Edit difference data:
>>>
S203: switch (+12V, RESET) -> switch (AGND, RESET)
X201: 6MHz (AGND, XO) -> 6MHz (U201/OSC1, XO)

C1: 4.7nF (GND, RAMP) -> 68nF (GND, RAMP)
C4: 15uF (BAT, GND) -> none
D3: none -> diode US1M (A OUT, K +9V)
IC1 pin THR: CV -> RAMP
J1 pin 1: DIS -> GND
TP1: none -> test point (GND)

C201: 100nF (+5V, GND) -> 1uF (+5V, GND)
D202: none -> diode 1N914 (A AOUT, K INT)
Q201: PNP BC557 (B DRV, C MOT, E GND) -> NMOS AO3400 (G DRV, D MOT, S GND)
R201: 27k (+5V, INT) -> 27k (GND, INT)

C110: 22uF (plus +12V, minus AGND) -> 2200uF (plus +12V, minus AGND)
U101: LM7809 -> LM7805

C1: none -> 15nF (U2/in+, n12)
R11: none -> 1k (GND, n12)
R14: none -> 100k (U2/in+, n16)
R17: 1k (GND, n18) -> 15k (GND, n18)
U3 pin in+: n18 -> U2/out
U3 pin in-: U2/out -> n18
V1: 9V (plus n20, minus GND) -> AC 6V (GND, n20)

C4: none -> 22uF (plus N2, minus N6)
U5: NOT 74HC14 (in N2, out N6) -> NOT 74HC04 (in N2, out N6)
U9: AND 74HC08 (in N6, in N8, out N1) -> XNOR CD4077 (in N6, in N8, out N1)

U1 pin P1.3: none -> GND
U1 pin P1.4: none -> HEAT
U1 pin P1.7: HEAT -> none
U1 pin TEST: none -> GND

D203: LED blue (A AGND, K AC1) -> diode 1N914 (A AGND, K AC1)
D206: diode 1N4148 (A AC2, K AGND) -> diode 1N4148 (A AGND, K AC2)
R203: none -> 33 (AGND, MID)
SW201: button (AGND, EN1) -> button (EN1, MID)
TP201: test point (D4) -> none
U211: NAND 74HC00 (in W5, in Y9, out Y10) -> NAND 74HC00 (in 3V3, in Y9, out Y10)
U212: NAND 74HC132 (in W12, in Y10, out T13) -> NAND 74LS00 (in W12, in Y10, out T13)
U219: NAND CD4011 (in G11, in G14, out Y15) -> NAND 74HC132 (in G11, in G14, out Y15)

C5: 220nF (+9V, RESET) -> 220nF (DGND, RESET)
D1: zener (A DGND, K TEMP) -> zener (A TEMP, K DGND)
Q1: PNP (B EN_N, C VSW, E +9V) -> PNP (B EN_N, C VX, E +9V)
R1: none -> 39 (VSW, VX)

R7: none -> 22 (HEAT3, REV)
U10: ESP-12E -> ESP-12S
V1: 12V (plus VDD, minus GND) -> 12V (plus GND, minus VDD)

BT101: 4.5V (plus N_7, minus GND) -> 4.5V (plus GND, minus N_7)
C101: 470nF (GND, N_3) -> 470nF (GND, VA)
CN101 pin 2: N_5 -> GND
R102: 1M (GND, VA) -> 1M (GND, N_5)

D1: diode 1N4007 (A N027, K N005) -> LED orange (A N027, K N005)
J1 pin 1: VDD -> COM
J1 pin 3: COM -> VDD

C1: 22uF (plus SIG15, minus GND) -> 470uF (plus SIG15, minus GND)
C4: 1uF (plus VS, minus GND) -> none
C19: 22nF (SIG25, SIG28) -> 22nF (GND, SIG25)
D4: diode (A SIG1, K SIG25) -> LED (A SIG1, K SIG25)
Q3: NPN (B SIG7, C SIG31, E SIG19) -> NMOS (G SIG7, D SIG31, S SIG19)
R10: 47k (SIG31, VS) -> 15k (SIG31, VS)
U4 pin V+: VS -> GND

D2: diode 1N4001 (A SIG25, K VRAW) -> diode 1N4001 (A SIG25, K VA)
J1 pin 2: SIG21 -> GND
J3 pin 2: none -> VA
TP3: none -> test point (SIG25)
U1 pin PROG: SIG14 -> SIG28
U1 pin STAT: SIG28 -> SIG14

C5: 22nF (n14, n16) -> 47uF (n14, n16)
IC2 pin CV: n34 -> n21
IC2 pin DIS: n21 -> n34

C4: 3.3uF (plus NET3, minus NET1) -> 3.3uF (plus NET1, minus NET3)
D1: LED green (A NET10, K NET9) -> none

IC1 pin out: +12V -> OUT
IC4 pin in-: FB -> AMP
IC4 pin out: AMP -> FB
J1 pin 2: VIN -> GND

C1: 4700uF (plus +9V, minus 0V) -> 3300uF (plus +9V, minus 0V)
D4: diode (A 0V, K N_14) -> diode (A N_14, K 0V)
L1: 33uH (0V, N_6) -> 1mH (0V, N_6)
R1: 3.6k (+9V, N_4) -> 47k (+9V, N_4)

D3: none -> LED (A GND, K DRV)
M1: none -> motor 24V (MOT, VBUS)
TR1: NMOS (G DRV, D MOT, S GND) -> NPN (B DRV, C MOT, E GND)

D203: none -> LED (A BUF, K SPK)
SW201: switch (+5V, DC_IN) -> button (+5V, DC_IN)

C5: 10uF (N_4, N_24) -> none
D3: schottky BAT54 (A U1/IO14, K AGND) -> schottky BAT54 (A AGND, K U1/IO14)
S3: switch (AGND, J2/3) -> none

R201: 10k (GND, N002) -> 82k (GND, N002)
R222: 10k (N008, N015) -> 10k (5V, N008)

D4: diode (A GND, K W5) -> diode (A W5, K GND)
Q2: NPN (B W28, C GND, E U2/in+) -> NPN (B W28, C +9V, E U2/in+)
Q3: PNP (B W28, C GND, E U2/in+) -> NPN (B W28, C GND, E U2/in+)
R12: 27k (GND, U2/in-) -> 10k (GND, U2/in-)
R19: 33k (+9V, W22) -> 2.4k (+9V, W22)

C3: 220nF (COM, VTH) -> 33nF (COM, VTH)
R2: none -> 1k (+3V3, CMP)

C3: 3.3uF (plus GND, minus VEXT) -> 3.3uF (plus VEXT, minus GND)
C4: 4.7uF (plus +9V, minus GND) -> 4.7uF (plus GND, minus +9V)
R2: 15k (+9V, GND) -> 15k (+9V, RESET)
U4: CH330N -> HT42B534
<<<
Assignment = Your answer must consist solely of the lines above between the line holding "C4: 1uF (plus VS, minus GND) -> none" and the line holding "D4: diode (A GND, K", inclusive, copied exactly.

Reply =
C4: 1uF (plus VS, minus GND) -> none
C19: 22nF (SIG25, SIG28) -> 22nF (GND, SIG25)
D4: diode (A SIG1, K SIG25) -> LED (A SIG1, K SIG25)
Q3: NPN (B SIG7, C SIG31, E SIG19) -> NMOS (G SIG7, D SIG31, S SIG19)
R10: 47k (SIG31, VS) -> 15k (SIG31, VS)
U4 pin V+: VS -> GND

D2: diode 1N4001 (A SIG25, K VRAW) -> diode 1N4001 (A SIG25, K VA)
J1 pin 2: SIG21 -> GND
J3 pin 2: none -> VA
TP3: none -> test point (SIG25)
U1 pin PROG: SIG14 -> SIG28
U1 pin STAT: SIG28 -> SIG14

C5: 22nF (n14, n16) -> 47uF (n14, n16)
IC2 pin CV: n34 -> n21
IC2 pin DIS: n21 -> n34

C4: 3.3uF (plus NET3, minus NET1) -> 3.3uF (plus NET1, minus NET3)
D1: LED green (A NET10, K NET9) -> none

IC1 pin out: +12V -> OUT
IC4 pin in-: FB -> AMP
IC4 pin out: AMP -> FB
J1 pin 2: VIN -> GND

C1: 4700uF (plus +9V, minus 0V) -> 3300uF (plus +9V, minus 0V)
D4: diode (A 0V, K N_14) -> diode (A N_14, K 0V)
L1: 33uH (0V, N_6) -> 1mH (0V, N_6)
R1: 3.6k (+9V, N_4) -> 47k (+9V, N_4)

D3: none -> LED (A GND, K DRV)
M1: none -> motor 24V (MOT, VBUS)
TR1: NMOS (G DRV, D MOT, S GND) -> NPN (B DRV, C MOT, E GND)

D203: none -> LED (A BUF, K SPK)
SW201: switch (+5V, DC_IN) -> button (+5V, DC_IN)

C5: 10uF (N_4, N_24) -> none
D3: schottky BAT54 (A U1/IO14, K AGND) -> schottky BAT54 (A AGND, K U1/IO14)
S3: switch (AGND, J2/3) -> none

R201: 10k (GND, N002) -> 82k (GND, N002)
R222: 10k (N008, N015) -> 10k (5V, N008)

D4: diode (A GND, K W5) -> diode (A W5, K GND)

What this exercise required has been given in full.